*EXERCISE*:
The job is to output exactly the lines that run from the start of the entries through the line containing "Quote Error: [291,417,576,542]", pictures omitted.

*-*-*

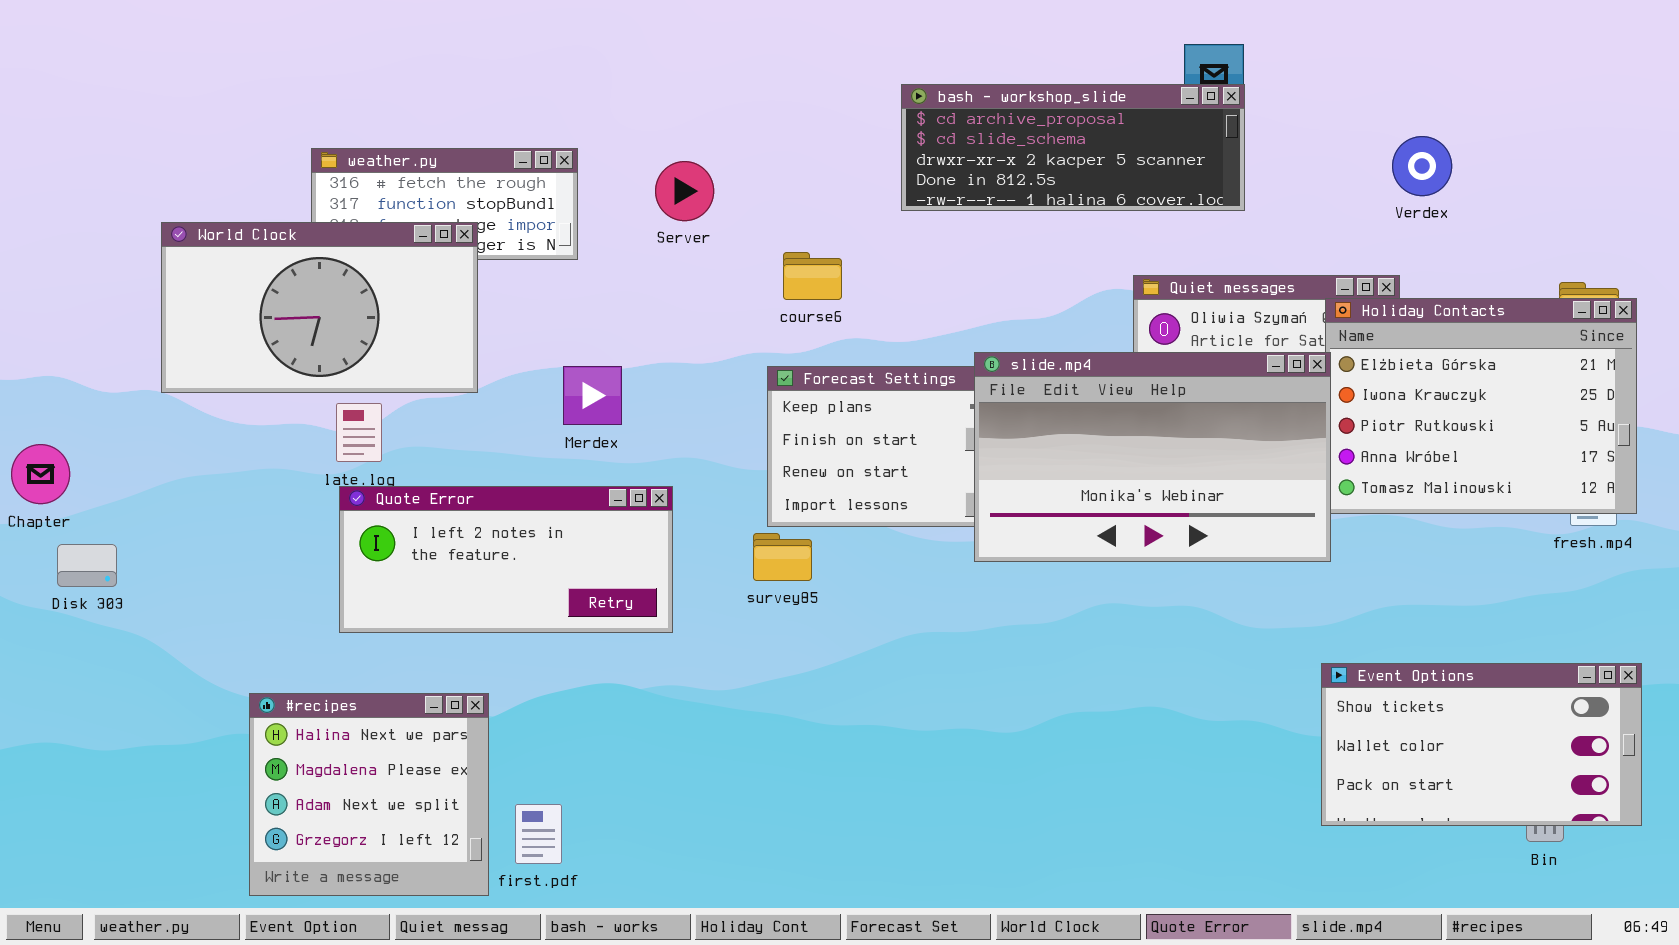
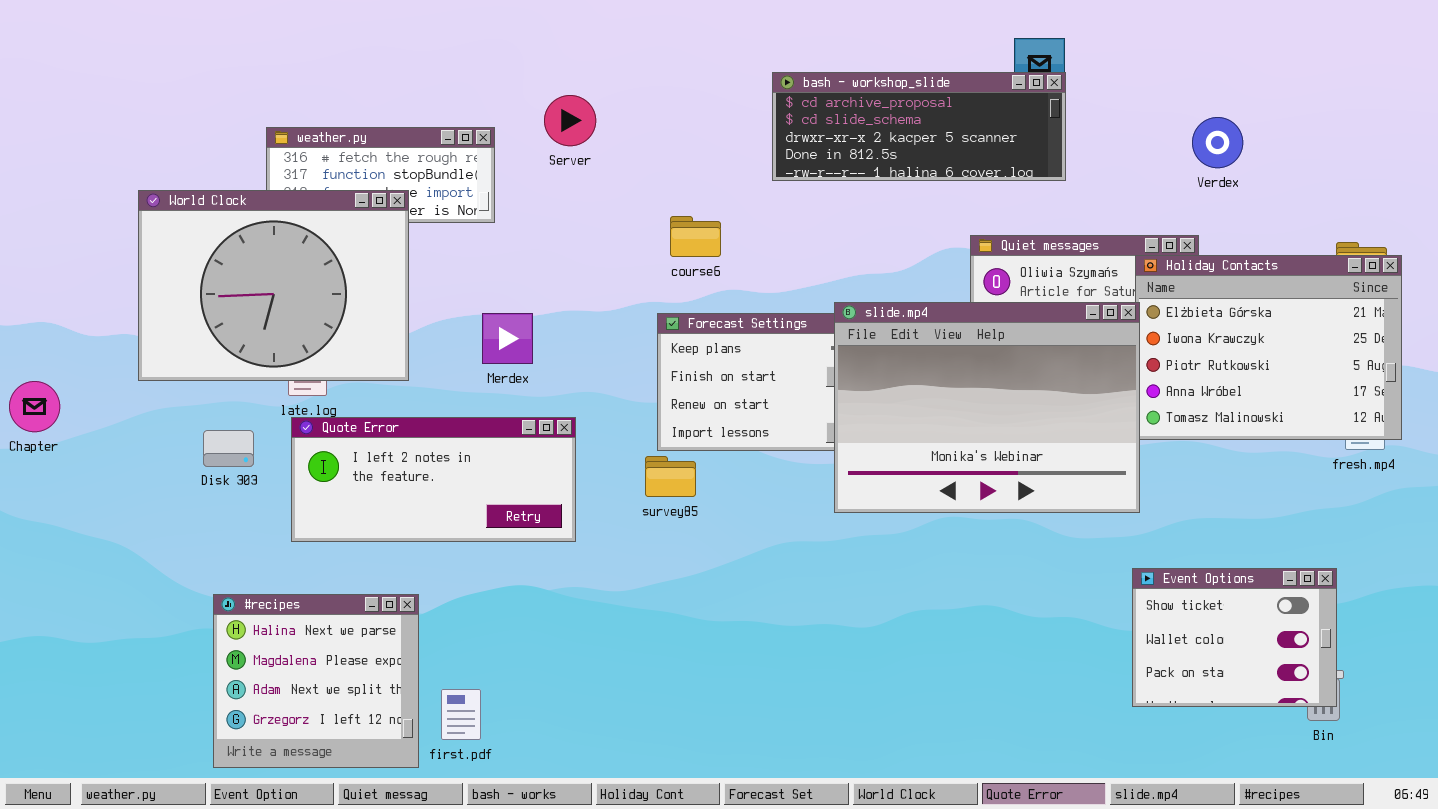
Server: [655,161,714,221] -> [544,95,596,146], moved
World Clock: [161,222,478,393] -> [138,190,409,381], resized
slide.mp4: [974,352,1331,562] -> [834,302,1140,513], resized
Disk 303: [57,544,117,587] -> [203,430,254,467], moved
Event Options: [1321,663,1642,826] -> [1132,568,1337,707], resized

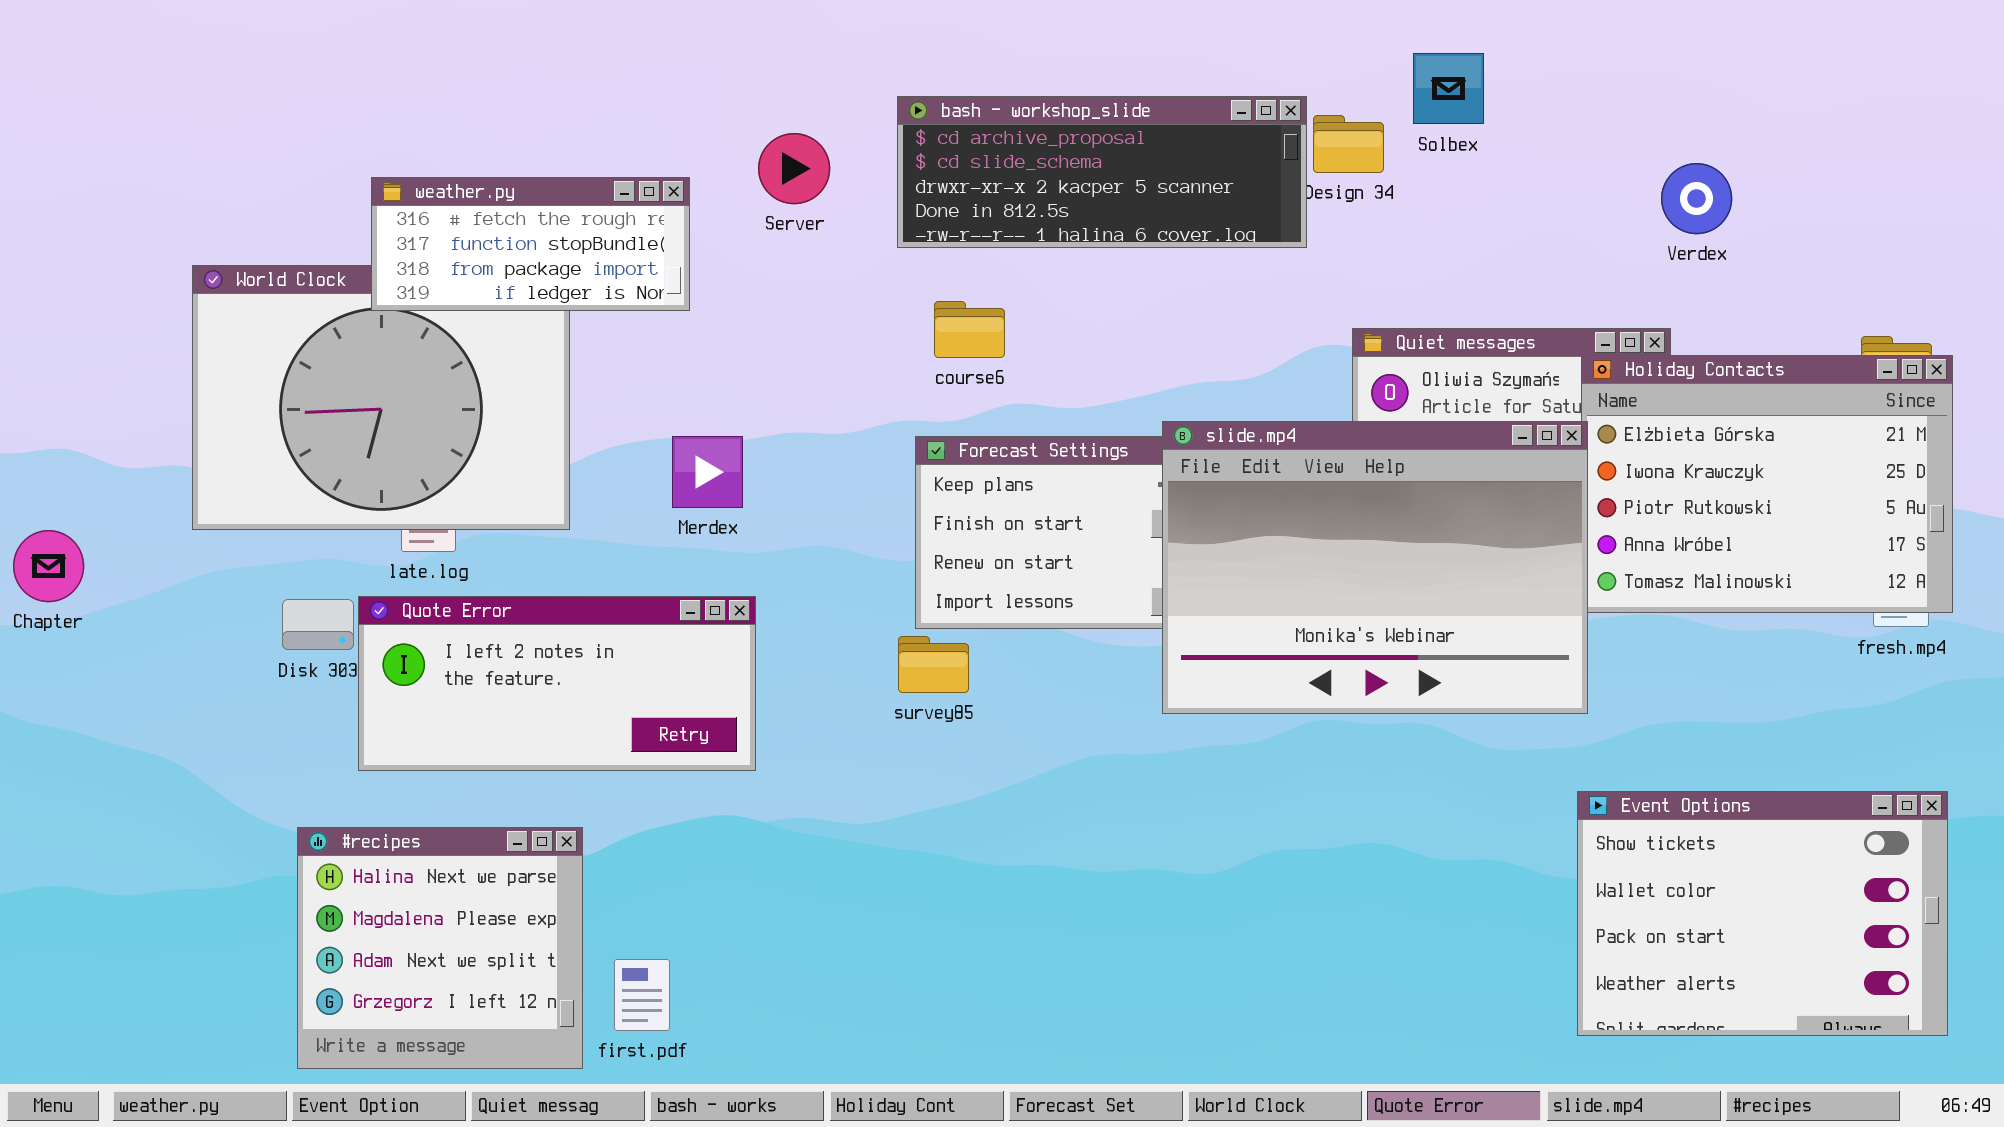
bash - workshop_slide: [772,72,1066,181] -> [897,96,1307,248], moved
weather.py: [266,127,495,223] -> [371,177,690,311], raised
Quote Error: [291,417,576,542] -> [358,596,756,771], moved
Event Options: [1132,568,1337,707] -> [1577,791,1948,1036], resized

*-*-*

*EXERCISE SOLUTION*:
Server: [655,161,714,221] -> [544,95,596,146], moved
World Clock: [161,222,478,393] -> [138,190,409,381], resized
slide.mp4: [974,352,1331,562] -> [834,302,1140,513], resized
Disk 303: [57,544,117,587] -> [203,430,254,467], moved
Event Options: [1321,663,1642,826] -> [1132,568,1337,707], resized

bash - workshop_slide: [772,72,1066,181] -> [897,96,1307,248], moved
weather.py: [266,127,495,223] -> [371,177,690,311], raised
Quote Error: [291,417,576,542] -> [358,596,756,771], moved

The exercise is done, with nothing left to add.